------ GIVEN INFORMATION

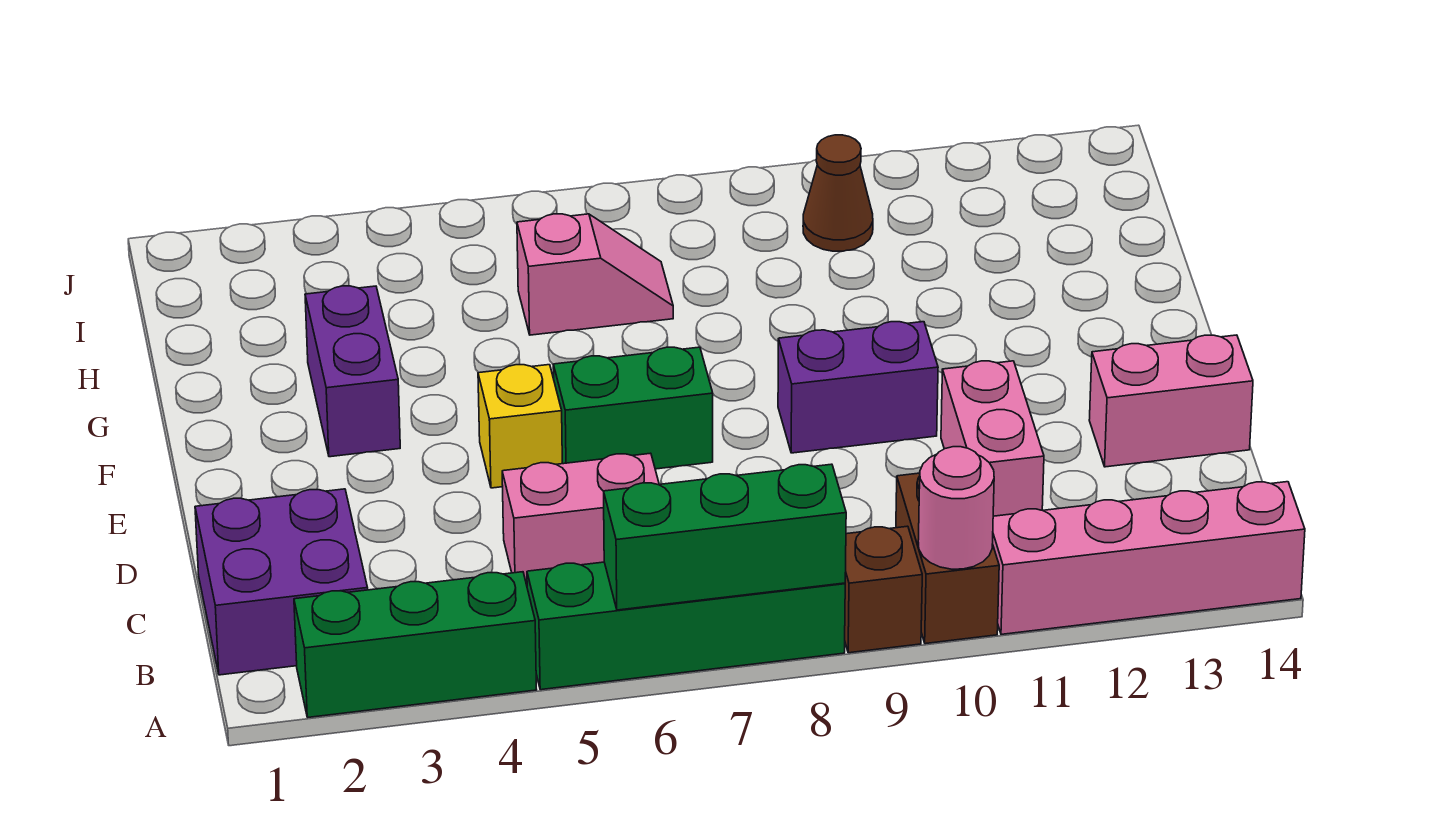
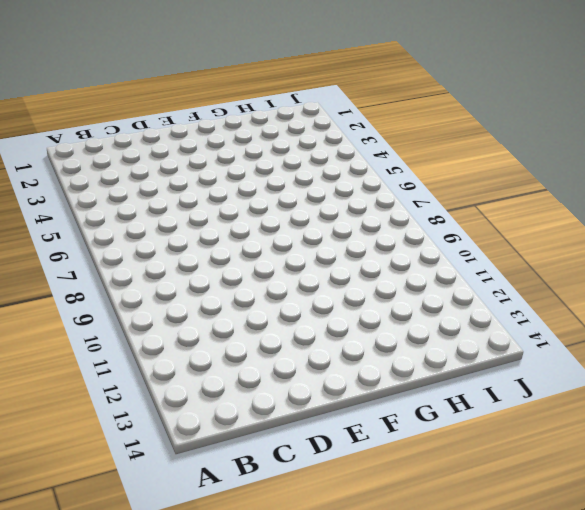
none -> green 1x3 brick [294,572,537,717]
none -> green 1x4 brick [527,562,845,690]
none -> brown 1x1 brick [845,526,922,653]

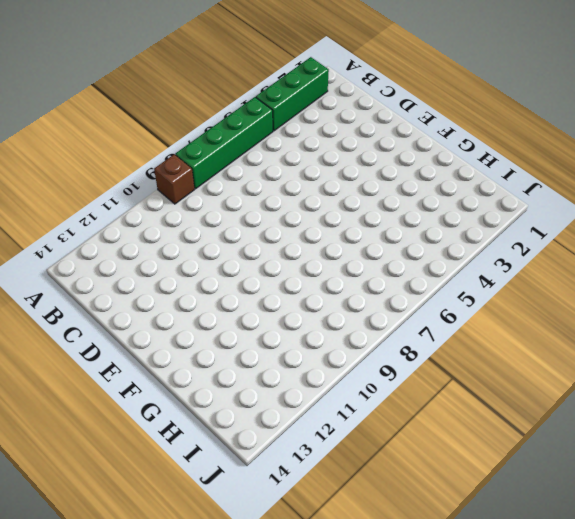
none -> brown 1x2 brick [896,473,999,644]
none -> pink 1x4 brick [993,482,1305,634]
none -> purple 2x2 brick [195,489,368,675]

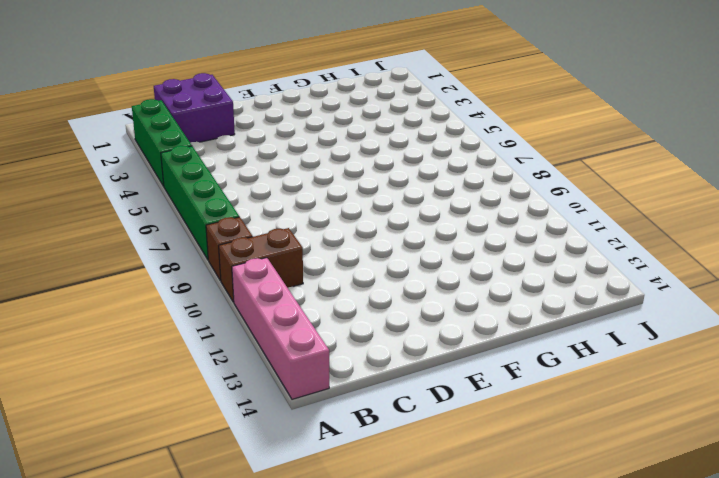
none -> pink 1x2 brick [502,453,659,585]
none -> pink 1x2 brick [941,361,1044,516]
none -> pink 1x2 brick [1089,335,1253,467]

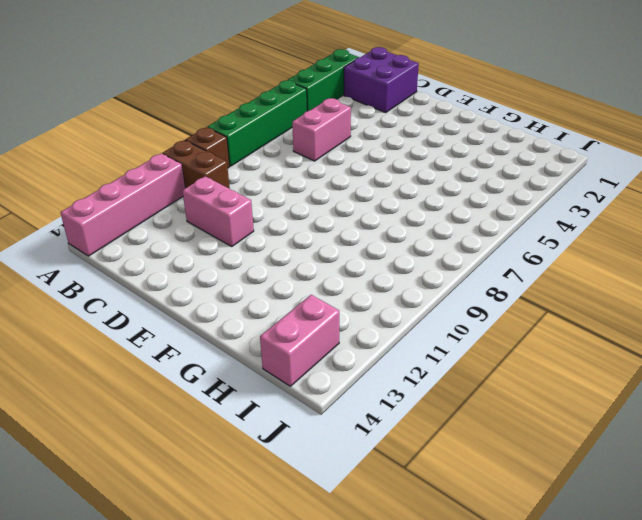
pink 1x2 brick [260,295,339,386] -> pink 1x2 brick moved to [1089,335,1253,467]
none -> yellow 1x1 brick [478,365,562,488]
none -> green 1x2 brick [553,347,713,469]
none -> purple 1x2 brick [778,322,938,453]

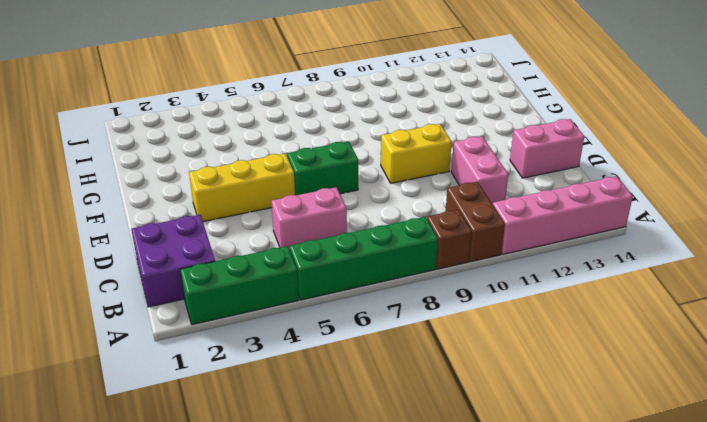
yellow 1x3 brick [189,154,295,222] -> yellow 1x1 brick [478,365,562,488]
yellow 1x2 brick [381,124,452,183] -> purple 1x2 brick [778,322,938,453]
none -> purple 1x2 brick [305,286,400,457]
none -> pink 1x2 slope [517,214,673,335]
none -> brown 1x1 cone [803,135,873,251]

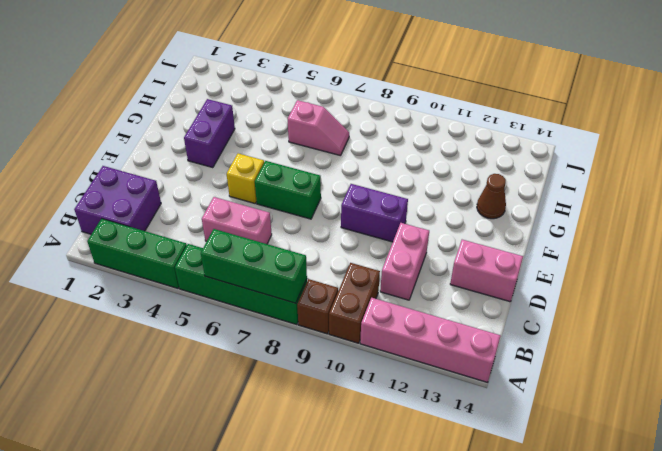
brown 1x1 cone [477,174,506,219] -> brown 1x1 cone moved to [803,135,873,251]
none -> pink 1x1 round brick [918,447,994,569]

------------
------ GIVEN INFORMATION

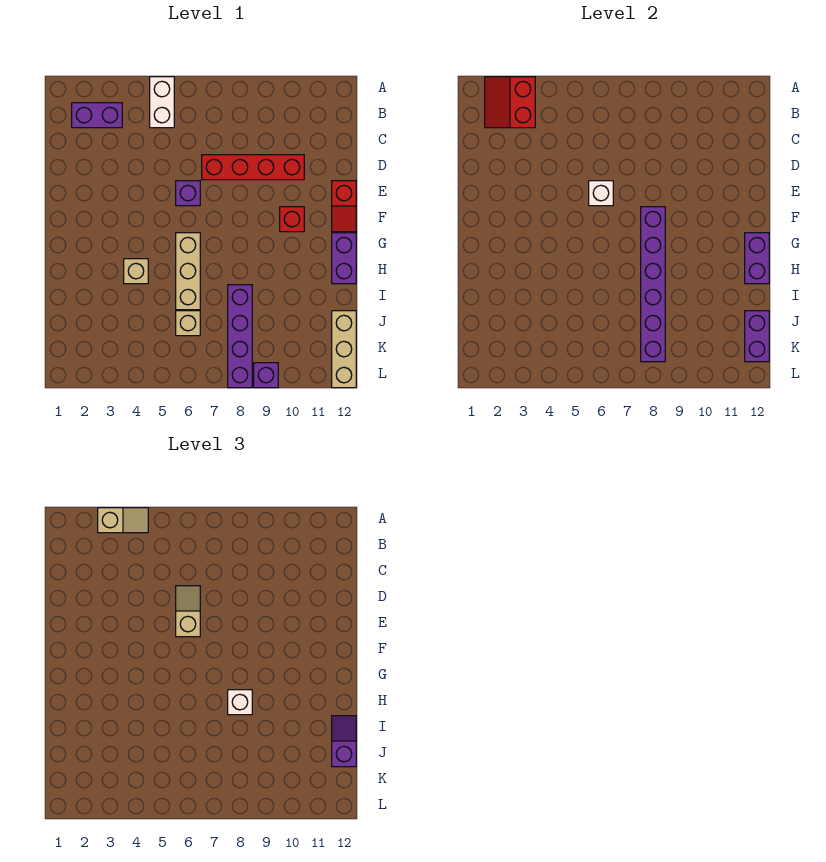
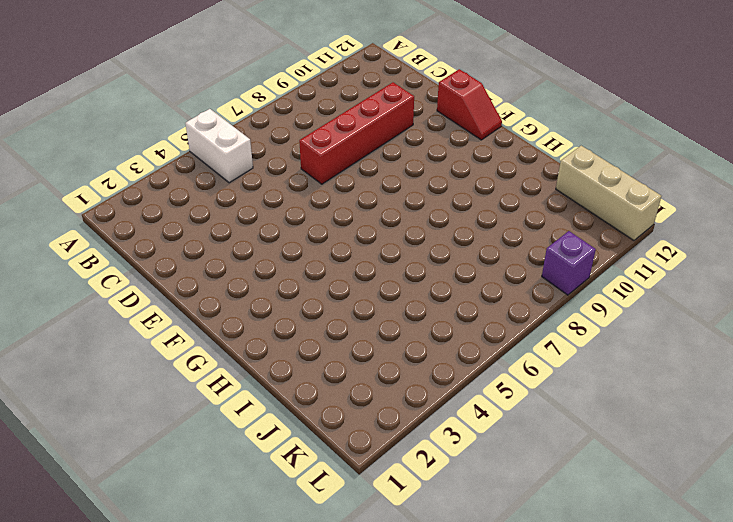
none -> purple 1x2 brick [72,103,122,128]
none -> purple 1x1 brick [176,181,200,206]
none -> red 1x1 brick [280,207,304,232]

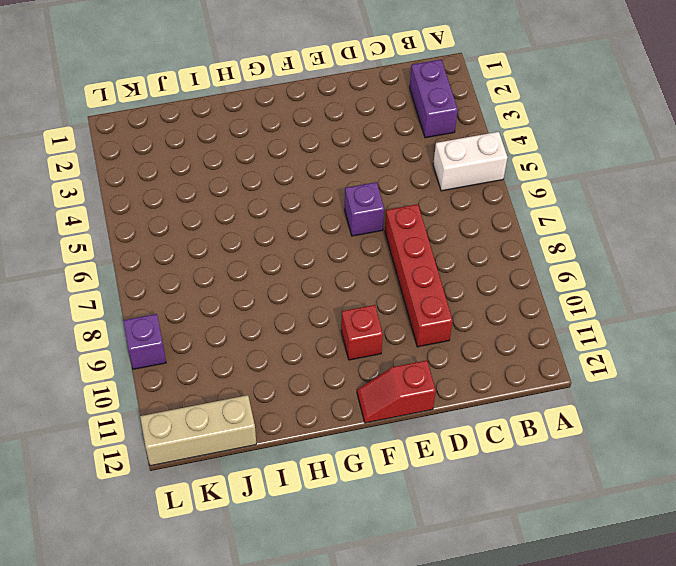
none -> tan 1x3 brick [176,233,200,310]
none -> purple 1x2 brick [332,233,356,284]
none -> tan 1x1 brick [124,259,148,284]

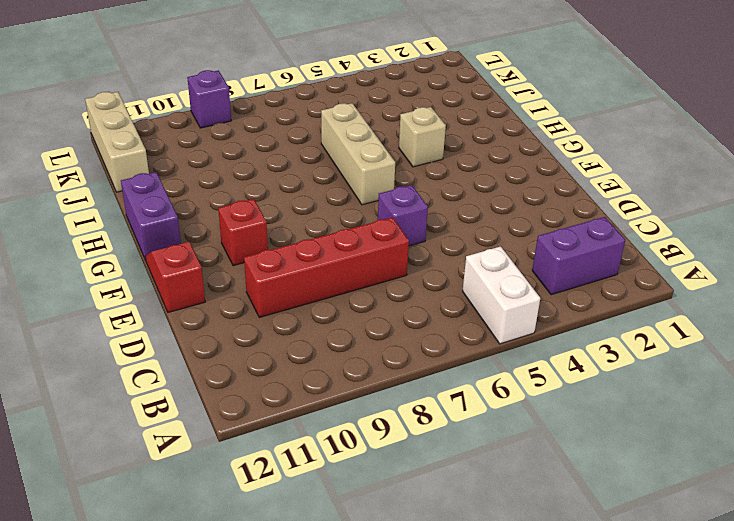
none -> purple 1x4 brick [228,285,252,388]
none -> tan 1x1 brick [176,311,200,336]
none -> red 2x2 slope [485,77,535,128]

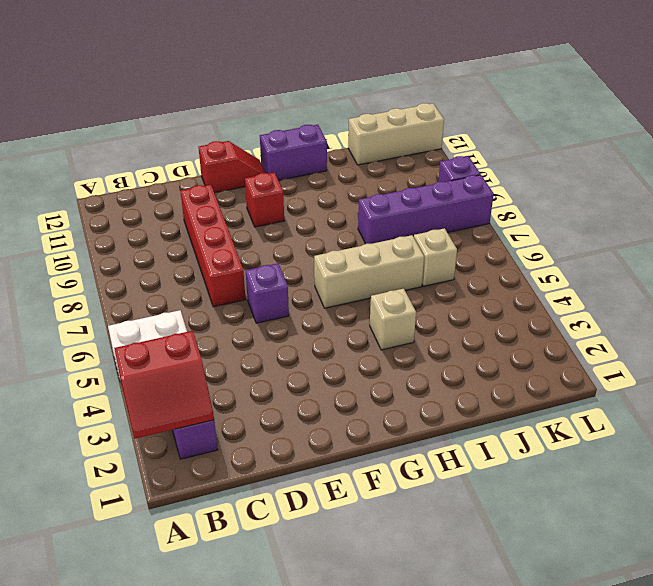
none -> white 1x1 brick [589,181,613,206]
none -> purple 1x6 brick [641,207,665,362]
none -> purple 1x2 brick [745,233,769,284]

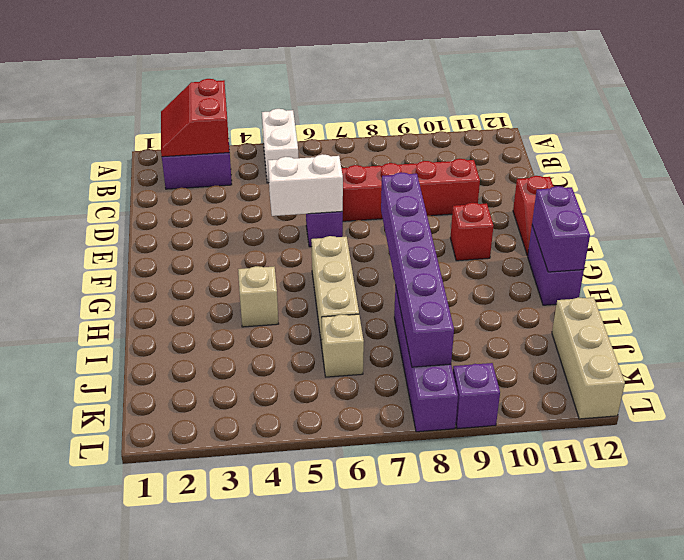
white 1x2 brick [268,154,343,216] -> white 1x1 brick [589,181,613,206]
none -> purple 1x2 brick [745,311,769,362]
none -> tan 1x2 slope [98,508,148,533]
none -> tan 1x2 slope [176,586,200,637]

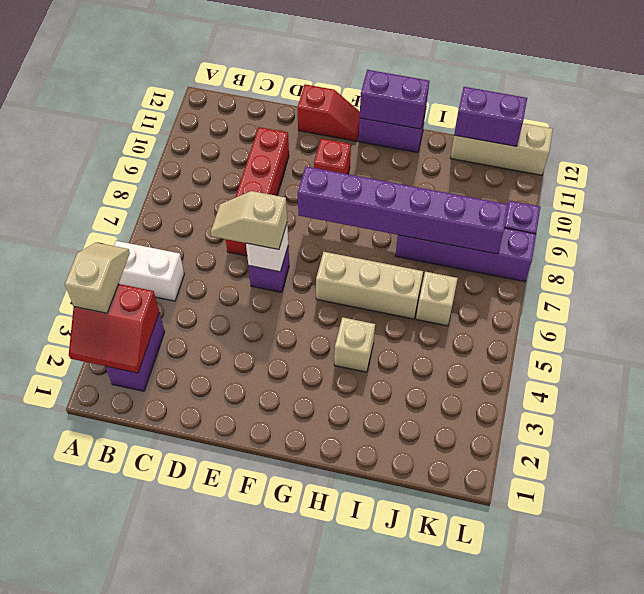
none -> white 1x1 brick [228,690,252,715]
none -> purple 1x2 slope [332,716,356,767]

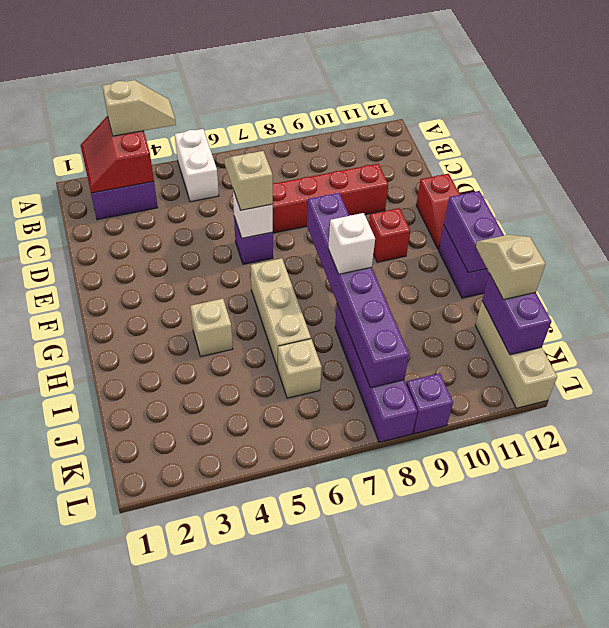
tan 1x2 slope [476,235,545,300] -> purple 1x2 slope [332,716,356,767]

------------
------ GIVEN INFORMATION

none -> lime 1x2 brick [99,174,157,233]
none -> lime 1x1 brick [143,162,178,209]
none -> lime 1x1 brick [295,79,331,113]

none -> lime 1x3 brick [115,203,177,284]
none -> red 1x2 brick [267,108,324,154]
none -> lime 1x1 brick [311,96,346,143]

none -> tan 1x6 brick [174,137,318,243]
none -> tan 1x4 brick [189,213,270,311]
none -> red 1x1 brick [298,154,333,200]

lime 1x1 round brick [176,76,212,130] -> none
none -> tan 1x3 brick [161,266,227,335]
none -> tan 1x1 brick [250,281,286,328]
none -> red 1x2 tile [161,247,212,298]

------------

_ASSIGNMENT_
The copy should hold only the lines from the one with "none -> purple 1x6 brick [641,207,665,362]" through the one with "none -> purple 1x2 slope [332,716,356,767]", exactly as they stand above. Leave out the pictures.

_RESULT_
none -> purple 1x6 brick [641,207,665,362]
none -> purple 1x2 brick [745,233,769,284]

white 1x2 brick [268,154,343,216] -> white 1x1 brick [589,181,613,206]
none -> purple 1x2 brick [745,311,769,362]
none -> tan 1x2 slope [98,508,148,533]
none -> tan 1x2 slope [176,586,200,637]

none -> white 1x1 brick [228,690,252,715]
none -> purple 1x2 slope [332,716,356,767]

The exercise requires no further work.